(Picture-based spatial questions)
• • •
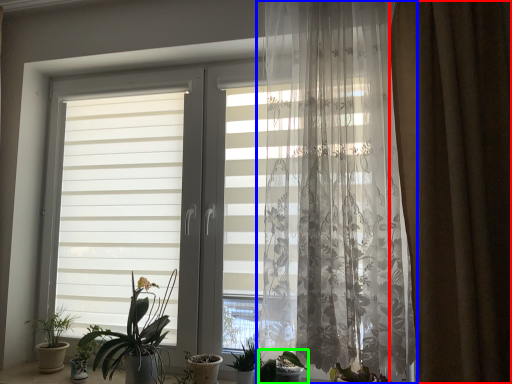
Question: Which object is the farthest from curtain (highlighted by a red box)? Choose among these: curtain (highlighted by a blue box) or houseplant (highlighted by a green box).

Choices:
 (A) curtain
 (B) houseplant

Answer: (B)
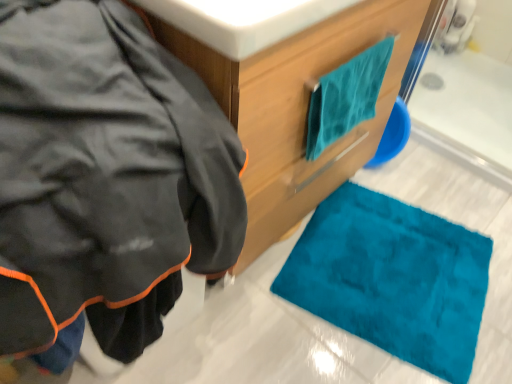
Question: Should I look upward or downward to see teal soft towel at upper right?

Choices:
 (A) down
 (B) up

Answer: (B)

Question: Does matte black jacket at left lie in front of teal soft towel at upper right?

Choices:
 (A) no
 (B) yes

Answer: (B)

Question: Is matte black jacket at left next to teal soft towel at upper right and touching it?

Choices:
 (A) no
 (B) yes

Answer: (A)

Question: Is matte black jacket at left wider than teal soft towel at upper right?

Choices:
 (A) yes
 (B) no

Answer: (A)

Question: From the image's perspective, would you say matte black jacket at left is positioned over teal soft towel at upper right?

Choices:
 (A) no
 (B) yes

Answer: (A)

Question: Is matte black jacket at left shorter than teal soft towel at upper right?

Choices:
 (A) no
 (B) yes

Answer: (A)

Question: From a real-world perspective, is matte black jacket at left over teal soft towel at upper right?

Choices:
 (A) no
 (B) yes

Answer: (A)

Question: Considering the relative sizes of matte black jacket at left and teal fabric towel at upper right in the image provided, is matte black jacket at left taller than teal fabric towel at upper right?

Choices:
 (A) yes
 (B) no

Answer: (B)

Question: Does matte black jacket at left appear on the right side of teal fabric towel at upper right?

Choices:
 (A) yes
 (B) no

Answer: (B)

Question: Is teal fabric towel at upper right surrounded by matte black jacket at left?

Choices:
 (A) yes
 (B) no

Answer: (B)

Question: Does matte black jacket at left lie behind teal fabric towel at upper right?

Choices:
 (A) no
 (B) yes

Answer: (A)

Question: Considering the relative sizes of matte black jacket at left and teal fabric towel at upper right in the image provided, is matte black jacket at left smaller than teal fabric towel at upper right?

Choices:
 (A) no
 (B) yes

Answer: (B)

Question: From a real-world perspective, is matte black jacket at left physically below teal fabric towel at upper right?

Choices:
 (A) yes
 (B) no

Answer: (B)

Question: From a real-world perspective, is white glossy sink at upper center beneath matte black jacket at left?

Choices:
 (A) yes
 (B) no

Answer: (B)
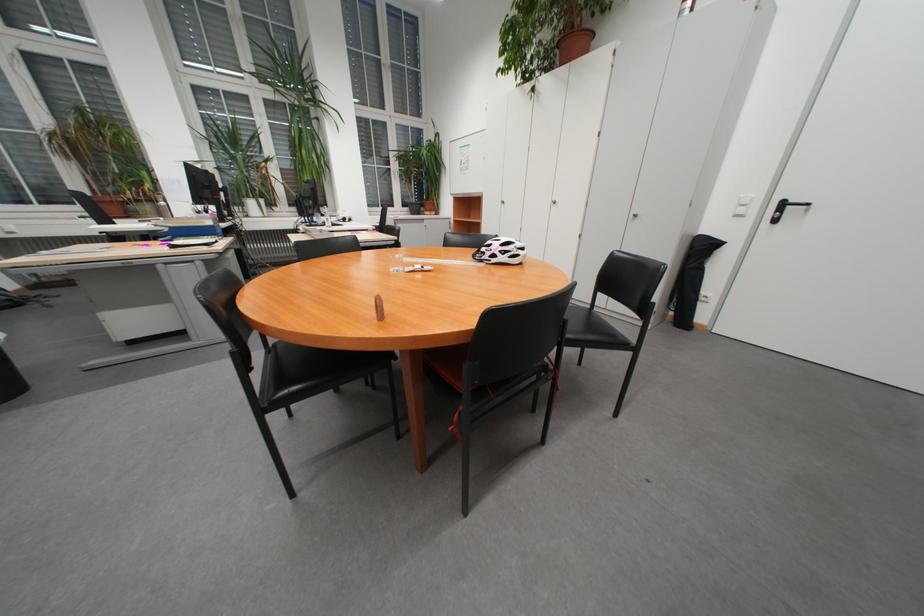
I want to click on small brown cylinder, so point(379,307).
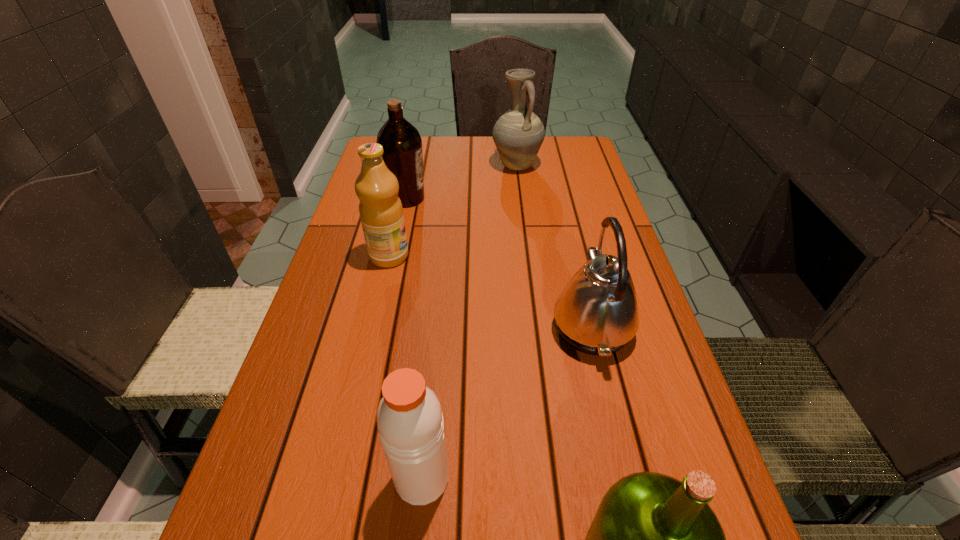
You are a GUI agent. You are given a task and a screenshot of the screen. Output one action in this format:
    pyautogui.click(x=<x>, y=<y>)
    Task: Click on the vacant position located 0.130m from the spout of the kettle
    
    Given the screenshot: What is the action you would take?
    pyautogui.click(x=490, y=327)

At what (x,y) coordinates should I click in order to perform the action: click on free spot located 0.250m from the spout of the kettle. Please return your answer as a coordinate pair (x, y). Looking at the image, I should click on (432, 327).

Find the location of a particular element. free spot located on the left of the third object from left to right is located at coordinates (275, 478).

Identify the location of object at the far edge. This screenshot has width=960, height=540. (518, 134).

Locate an element on the screen. The height and width of the screenshot is (540, 960). object present at the right edge is located at coordinates (x=596, y=313).

Where is `free space at the left edge`? The height and width of the screenshot is (540, 960). free space at the left edge is located at coordinates (342, 273).

Identify the location of free space at the right edge of the desktop. The height and width of the screenshot is (540, 960). (673, 407).

Locate an element on the screen. The image size is (960, 540). vacant area at the far right corner of the desktop is located at coordinates (550, 144).

Locate an element on the screen. The width and height of the screenshot is (960, 540). free space between the fourth object from right to left and the farthest olive oil is located at coordinates (414, 338).

This screenshot has height=540, width=960. Find the location of `vacant region between the third farthest object and the farthest object`. vacant region between the third farthest object and the farthest object is located at coordinates (453, 211).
• • •
Copy every one of the records above word for word, omitting the pictures.

Question: Which object is the farthest from curtain (highlighted by a red box)? Choose among these: curtain (highlighted by a blue box) or houseplant (highlighted by a green box).

Choices:
 (A) curtain
 (B) houseplant

Answer: (B)
Question: Should I look upward or downward to see teal soft towel at upper right?

Choices:
 (A) down
 (B) up

Answer: (B)

Question: Does matte black jacket at left lie in front of teal soft towel at upper right?

Choices:
 (A) no
 (B) yes

Answer: (B)

Question: Is matte black jacket at left next to teal soft towel at upper right and touching it?

Choices:
 (A) no
 (B) yes

Answer: (A)

Question: Is matte black jacket at left wider than teal soft towel at upper right?

Choices:
 (A) yes
 (B) no

Answer: (A)

Question: From the image's perspective, would you say matte black jacket at left is positioned over teal soft towel at upper right?

Choices:
 (A) no
 (B) yes

Answer: (A)

Question: Is matte black jacket at left shorter than teal soft towel at upper right?

Choices:
 (A) no
 (B) yes

Answer: (A)

Question: From a real-world perspective, is matte black jacket at left over teal soft towel at upper right?

Choices:
 (A) no
 (B) yes

Answer: (A)

Question: Considering the relative sizes of matte black jacket at left and teal fabric towel at upper right in the image provided, is matte black jacket at left taller than teal fabric towel at upper right?

Choices:
 (A) yes
 (B) no

Answer: (B)

Question: Does matte black jacket at left appear on the right side of teal fabric towel at upper right?

Choices:
 (A) yes
 (B) no

Answer: (B)

Question: Is teal fabric towel at upper right surrounded by matte black jacket at left?

Choices:
 (A) yes
 (B) no

Answer: (B)

Question: Does matte black jacket at left lie behind teal fabric towel at upper right?

Choices:
 (A) no
 (B) yes

Answer: (A)

Question: Considering the relative sizes of matte black jacket at left and teal fabric towel at upper right in the image provided, is matte black jacket at left smaller than teal fabric towel at upper right?

Choices:
 (A) no
 (B) yes

Answer: (B)

Question: From a real-world perspective, is matte black jacket at left physically below teal fabric towel at upper right?

Choices:
 (A) yes
 (B) no

Answer: (B)

Question: From a real-world perspective, is white glossy sink at upper center beneath matte black jacket at left?

Choices:
 (A) yes
 (B) no

Answer: (B)
I want to click on small brown cylinder, so point(379,307).
You are a GUI agent. You are given a task and a screenshot of the screen. Output one action in this format:
    pyautogui.click(x=<x>, y=<y>)
    Task: Click on the vacant position located 0.130m from the spout of the kettle
    
    Given the screenshot: What is the action you would take?
    pyautogui.click(x=490, y=327)

At what (x,y) coordinates should I click in order to perform the action: click on free spot located 0.250m from the spout of the kettle. Please return your answer as a coordinate pair (x, y). Looking at the image, I should click on (432, 327).

Find the location of a particular element. free spot located on the left of the third object from left to right is located at coordinates (275, 478).

Identify the location of object at the far edge. This screenshot has width=960, height=540. (518, 134).

Locate an element on the screen. The height and width of the screenshot is (540, 960). object present at the right edge is located at coordinates (x=596, y=313).

Where is `free space at the left edge`? The height and width of the screenshot is (540, 960). free space at the left edge is located at coordinates (342, 273).

Identify the location of free space at the right edge of the desktop. The height and width of the screenshot is (540, 960). (673, 407).

Locate an element on the screen. The image size is (960, 540). vacant area at the far right corner of the desktop is located at coordinates (550, 144).

Locate an element on the screen. The width and height of the screenshot is (960, 540). free space between the fourth object from right to left and the farthest olive oil is located at coordinates (414, 338).

This screenshot has height=540, width=960. Find the location of `vacant region between the third farthest object and the farthest object`. vacant region between the third farthest object and the farthest object is located at coordinates (453, 211).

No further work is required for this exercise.